* WHAT IS NEEDED *
Lines from the material below that hold the string "RESET" are what is needed; copy each of them.

== EXTRACTED MATERIAL

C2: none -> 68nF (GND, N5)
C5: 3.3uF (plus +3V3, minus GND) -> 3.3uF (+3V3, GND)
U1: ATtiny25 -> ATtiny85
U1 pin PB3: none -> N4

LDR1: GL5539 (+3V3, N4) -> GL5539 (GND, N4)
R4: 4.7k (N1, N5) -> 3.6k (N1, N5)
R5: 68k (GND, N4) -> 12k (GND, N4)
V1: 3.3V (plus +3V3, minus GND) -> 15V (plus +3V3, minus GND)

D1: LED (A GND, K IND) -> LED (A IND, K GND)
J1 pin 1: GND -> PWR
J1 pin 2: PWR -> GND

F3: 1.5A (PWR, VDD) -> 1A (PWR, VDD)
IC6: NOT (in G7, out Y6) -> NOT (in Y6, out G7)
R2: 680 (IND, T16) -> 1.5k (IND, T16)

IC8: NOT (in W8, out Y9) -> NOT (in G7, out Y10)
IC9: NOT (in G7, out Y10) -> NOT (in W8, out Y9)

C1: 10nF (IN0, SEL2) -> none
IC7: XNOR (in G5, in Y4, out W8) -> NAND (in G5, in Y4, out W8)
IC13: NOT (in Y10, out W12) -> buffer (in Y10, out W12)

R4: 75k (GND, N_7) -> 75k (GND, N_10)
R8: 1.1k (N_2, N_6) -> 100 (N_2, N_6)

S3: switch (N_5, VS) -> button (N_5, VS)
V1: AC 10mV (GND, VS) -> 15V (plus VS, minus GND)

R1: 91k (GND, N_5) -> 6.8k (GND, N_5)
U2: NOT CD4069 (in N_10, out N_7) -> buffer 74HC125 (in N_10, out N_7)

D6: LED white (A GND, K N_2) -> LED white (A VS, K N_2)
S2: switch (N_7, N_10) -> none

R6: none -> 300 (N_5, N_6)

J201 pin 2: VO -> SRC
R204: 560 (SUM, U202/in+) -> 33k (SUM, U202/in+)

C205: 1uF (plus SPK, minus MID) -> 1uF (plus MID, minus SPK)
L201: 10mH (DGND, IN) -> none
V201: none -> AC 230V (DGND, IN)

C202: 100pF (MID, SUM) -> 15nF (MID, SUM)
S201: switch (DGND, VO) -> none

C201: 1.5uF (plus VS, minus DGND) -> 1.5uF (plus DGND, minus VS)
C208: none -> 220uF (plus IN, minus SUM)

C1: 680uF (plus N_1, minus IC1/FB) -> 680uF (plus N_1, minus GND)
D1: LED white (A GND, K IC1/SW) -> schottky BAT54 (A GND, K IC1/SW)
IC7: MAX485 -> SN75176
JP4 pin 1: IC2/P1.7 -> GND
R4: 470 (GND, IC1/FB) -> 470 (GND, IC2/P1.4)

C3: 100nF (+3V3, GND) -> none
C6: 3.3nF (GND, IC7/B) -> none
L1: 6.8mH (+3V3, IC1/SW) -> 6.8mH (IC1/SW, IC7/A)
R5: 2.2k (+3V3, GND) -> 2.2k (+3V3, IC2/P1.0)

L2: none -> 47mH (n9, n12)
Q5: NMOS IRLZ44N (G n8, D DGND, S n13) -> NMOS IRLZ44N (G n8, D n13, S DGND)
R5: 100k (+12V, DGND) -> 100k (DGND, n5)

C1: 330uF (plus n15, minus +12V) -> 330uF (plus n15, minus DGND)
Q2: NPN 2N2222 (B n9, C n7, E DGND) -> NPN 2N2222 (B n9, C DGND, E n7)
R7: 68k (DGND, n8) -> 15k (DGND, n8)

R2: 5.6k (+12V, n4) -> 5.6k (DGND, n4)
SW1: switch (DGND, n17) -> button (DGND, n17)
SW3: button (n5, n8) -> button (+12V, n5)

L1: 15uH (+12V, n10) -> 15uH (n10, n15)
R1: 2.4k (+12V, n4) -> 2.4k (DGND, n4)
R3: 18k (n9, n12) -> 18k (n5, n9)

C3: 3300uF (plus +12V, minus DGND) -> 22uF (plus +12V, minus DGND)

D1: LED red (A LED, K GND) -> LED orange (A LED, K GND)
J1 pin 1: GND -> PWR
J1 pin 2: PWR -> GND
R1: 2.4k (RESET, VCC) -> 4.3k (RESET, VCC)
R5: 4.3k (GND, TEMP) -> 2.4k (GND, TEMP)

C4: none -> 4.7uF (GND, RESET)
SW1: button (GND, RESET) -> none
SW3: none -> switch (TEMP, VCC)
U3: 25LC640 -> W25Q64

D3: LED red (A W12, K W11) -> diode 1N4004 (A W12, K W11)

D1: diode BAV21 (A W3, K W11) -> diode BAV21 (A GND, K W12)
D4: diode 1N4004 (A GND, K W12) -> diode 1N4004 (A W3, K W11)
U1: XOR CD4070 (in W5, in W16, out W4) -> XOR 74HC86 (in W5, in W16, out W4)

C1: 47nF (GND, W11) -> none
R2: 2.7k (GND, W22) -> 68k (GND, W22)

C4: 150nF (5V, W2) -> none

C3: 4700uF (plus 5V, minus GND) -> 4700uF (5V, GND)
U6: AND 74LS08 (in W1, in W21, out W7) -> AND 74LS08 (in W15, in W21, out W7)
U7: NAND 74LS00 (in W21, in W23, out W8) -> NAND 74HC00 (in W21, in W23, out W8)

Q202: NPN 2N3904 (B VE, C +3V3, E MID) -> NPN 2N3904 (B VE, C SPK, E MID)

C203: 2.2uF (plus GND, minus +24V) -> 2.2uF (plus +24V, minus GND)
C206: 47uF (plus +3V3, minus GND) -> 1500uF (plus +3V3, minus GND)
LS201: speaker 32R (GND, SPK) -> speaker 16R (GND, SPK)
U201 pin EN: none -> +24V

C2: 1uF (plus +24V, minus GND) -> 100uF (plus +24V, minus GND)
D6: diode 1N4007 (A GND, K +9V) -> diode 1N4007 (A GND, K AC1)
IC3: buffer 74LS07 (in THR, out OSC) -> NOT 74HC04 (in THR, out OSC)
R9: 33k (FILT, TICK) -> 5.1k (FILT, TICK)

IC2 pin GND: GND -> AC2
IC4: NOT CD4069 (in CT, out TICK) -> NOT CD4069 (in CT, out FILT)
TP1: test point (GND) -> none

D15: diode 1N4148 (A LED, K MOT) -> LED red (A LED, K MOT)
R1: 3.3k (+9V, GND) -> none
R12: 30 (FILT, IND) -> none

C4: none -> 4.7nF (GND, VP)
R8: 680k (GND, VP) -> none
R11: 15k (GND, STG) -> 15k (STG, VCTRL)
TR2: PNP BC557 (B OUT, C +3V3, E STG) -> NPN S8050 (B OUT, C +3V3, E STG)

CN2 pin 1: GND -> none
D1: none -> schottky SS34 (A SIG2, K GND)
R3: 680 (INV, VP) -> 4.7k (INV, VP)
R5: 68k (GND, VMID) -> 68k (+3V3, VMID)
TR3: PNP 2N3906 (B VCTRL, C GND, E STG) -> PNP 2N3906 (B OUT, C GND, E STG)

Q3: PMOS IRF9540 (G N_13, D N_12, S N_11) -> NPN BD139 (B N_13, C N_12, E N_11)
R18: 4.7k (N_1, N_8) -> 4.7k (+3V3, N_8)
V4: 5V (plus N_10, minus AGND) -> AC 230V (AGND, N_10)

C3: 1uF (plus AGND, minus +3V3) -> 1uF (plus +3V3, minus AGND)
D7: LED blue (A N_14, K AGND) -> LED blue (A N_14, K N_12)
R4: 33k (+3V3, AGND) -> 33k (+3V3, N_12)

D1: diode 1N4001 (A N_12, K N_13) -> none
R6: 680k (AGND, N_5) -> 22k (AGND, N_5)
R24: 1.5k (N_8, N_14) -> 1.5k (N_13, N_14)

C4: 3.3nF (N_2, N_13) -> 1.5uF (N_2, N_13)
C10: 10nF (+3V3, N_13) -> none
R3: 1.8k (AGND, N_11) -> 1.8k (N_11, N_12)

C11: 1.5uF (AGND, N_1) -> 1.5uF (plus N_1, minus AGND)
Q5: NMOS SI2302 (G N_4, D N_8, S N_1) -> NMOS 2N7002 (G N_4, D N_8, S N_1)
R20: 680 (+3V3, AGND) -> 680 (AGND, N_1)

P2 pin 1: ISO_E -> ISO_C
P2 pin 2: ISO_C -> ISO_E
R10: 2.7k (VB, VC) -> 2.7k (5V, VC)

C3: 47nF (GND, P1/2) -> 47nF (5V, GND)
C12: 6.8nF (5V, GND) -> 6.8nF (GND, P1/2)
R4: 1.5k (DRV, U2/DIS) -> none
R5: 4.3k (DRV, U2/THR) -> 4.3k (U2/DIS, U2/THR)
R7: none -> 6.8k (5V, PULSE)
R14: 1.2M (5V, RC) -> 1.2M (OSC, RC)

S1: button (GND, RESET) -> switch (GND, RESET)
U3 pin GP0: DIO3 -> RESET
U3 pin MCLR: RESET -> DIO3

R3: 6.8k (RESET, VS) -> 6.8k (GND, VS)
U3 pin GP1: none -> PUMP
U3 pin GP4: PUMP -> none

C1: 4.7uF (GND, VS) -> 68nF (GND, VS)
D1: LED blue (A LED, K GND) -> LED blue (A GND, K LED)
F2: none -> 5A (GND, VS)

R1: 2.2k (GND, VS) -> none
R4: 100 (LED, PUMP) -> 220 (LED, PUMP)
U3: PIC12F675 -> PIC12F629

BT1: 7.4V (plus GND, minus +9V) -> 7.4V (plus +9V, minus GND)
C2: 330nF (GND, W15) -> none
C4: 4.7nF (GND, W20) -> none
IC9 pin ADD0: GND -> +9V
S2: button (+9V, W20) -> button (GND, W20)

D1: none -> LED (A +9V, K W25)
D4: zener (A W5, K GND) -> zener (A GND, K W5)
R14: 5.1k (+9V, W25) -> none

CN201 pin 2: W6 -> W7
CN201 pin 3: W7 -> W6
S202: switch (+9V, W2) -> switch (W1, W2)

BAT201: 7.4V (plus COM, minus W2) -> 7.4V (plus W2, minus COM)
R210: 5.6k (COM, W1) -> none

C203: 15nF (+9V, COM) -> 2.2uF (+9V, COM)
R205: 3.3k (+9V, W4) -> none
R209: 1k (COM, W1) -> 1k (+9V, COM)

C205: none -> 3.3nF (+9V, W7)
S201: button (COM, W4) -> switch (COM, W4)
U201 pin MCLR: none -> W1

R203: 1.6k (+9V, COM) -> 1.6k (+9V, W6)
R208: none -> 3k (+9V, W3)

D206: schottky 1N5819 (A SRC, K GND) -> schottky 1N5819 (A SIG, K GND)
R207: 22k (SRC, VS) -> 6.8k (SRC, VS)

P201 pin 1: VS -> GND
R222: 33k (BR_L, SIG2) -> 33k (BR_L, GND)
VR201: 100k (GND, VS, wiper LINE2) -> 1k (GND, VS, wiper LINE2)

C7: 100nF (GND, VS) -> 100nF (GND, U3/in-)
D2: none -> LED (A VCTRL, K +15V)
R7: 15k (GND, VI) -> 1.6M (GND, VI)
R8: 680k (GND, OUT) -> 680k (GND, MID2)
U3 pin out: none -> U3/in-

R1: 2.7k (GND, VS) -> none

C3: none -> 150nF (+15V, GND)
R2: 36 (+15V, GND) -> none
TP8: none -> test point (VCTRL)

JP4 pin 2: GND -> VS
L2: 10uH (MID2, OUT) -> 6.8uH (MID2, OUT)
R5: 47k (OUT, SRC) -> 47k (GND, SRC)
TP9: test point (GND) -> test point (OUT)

====

* SOLUTION TO THIS TASK *
R1: 2.4k (RESET, VCC) -> 4.3k (RESET, VCC)
C4: none -> 4.7uF (GND, RESET)
SW1: button (GND, RESET) -> none
S1: button (GND, RESET) -> switch (GND, RESET)
U3 pin GP0: DIO3 -> RESET
U3 pin MCLR: RESET -> DIO3
R3: 6.8k (RESET, VS) -> 6.8k (GND, VS)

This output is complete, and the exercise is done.